▸ Image sets with object changes:
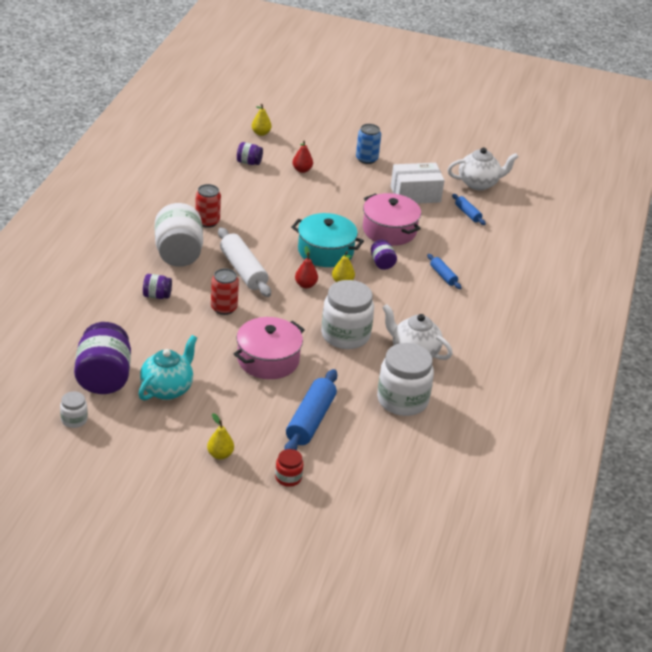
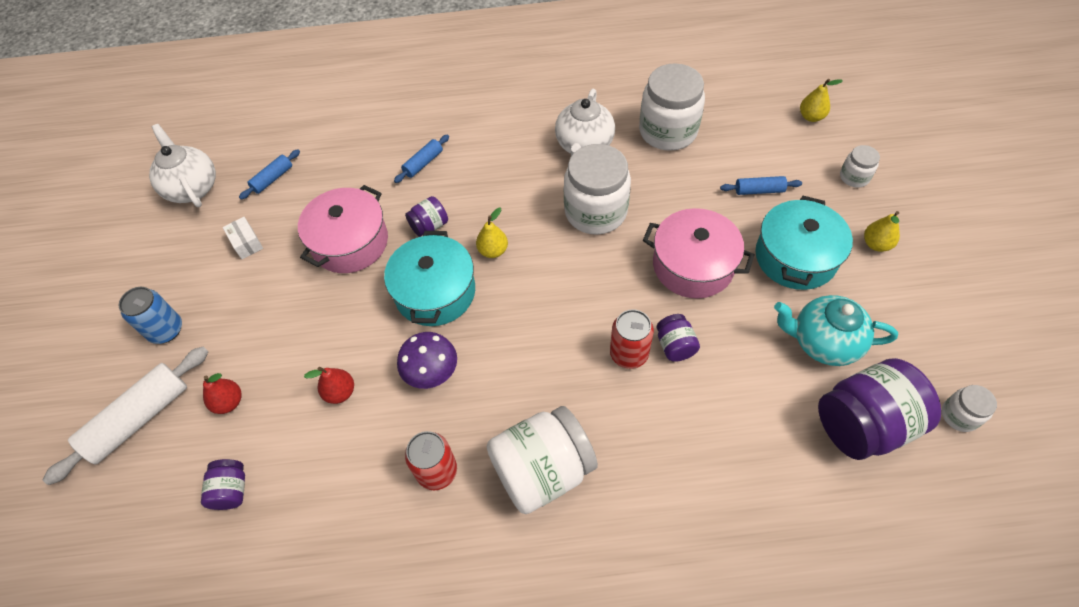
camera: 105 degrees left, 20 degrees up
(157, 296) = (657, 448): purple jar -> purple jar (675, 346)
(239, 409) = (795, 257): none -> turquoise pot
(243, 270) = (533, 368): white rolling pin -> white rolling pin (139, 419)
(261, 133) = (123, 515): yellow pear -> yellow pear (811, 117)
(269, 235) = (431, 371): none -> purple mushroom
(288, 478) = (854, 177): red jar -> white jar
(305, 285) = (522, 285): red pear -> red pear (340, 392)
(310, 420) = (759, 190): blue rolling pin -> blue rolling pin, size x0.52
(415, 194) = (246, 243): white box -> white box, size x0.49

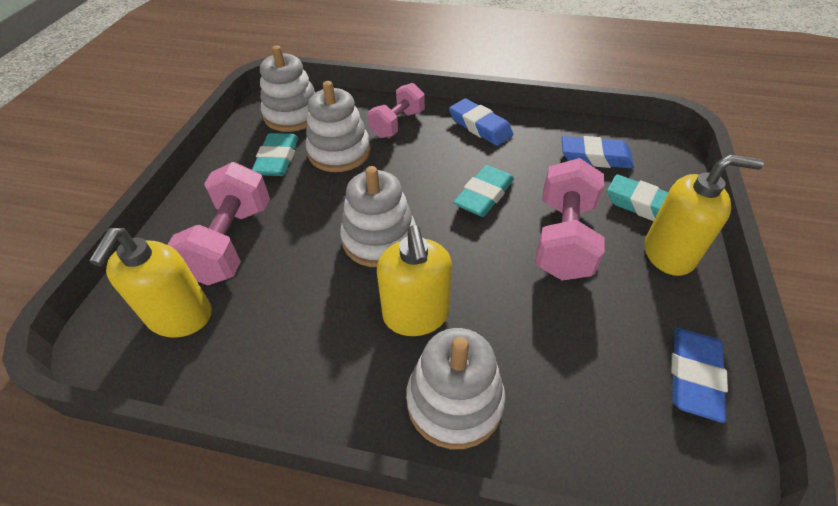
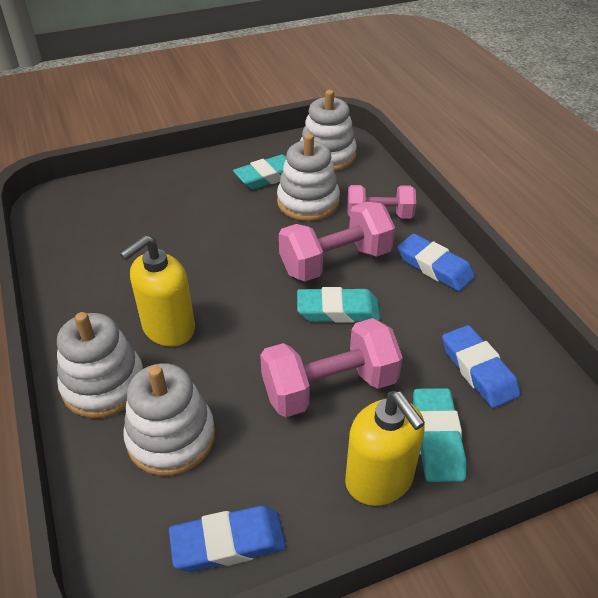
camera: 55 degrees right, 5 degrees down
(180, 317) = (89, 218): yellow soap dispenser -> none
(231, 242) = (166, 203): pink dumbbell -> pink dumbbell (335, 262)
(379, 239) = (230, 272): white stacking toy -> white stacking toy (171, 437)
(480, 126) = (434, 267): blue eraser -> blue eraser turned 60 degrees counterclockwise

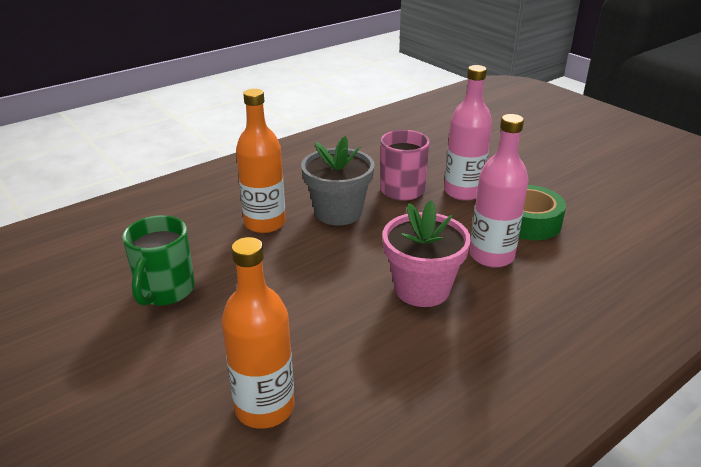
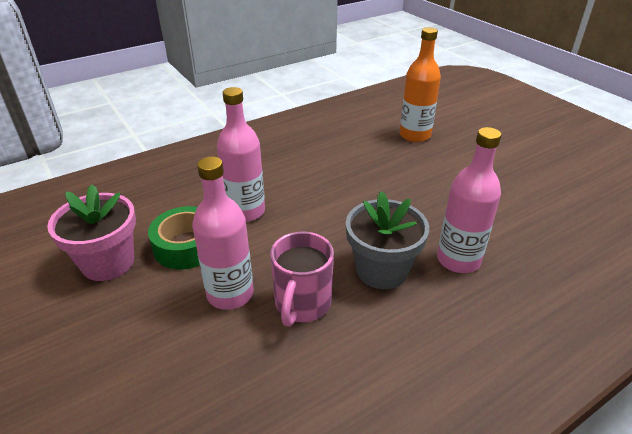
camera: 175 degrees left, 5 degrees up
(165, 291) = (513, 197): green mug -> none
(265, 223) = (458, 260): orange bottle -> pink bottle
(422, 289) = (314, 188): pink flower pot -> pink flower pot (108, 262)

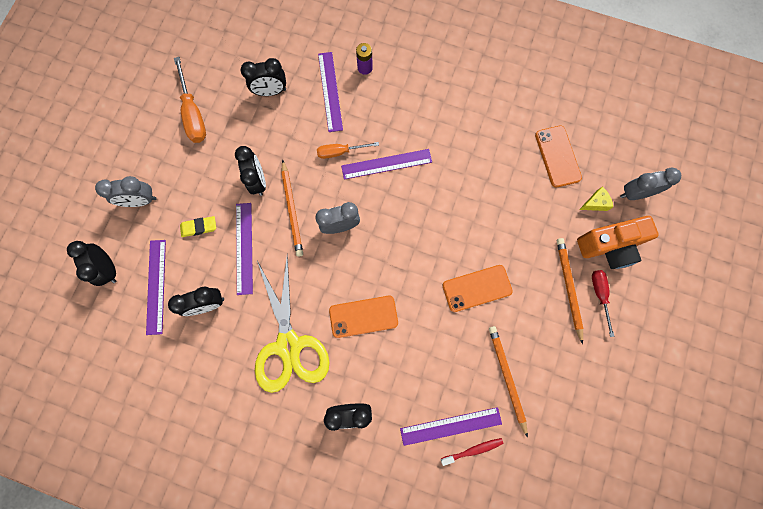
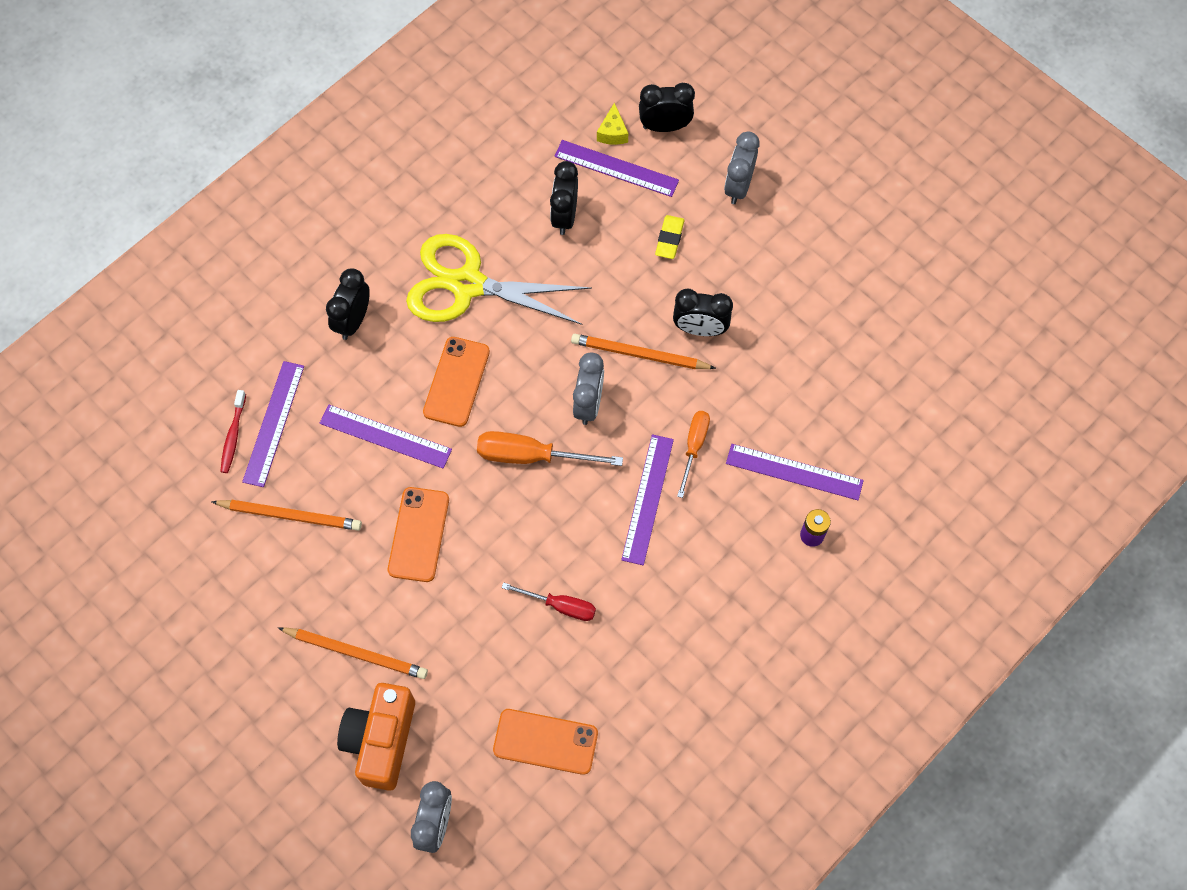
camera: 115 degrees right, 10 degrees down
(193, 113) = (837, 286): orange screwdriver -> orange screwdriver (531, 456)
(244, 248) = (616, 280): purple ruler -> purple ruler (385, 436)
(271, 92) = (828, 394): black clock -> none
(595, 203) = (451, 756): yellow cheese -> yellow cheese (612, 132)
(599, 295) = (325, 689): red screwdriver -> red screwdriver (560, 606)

▸ To do: In the records above, find the line that contains "(265, 223) = (458, 260): orange". Print it and every later line exactly, omitting the pictures.

▸ Result for this exercise:
(265, 223) = (458, 260): orange bottle -> pink bottle
(422, 289) = (314, 188): pink flower pot -> pink flower pot (108, 262)

camera: 115 degrees right, 10 degrees down
(193, 113) = (837, 286): orange screwdriver -> orange screwdriver (531, 456)
(244, 248) = (616, 280): purple ruler -> purple ruler (385, 436)
(271, 92) = (828, 394): black clock -> none
(595, 203) = (451, 756): yellow cheese -> yellow cheese (612, 132)
(599, 295) = (325, 689): red screwdriver -> red screwdriver (560, 606)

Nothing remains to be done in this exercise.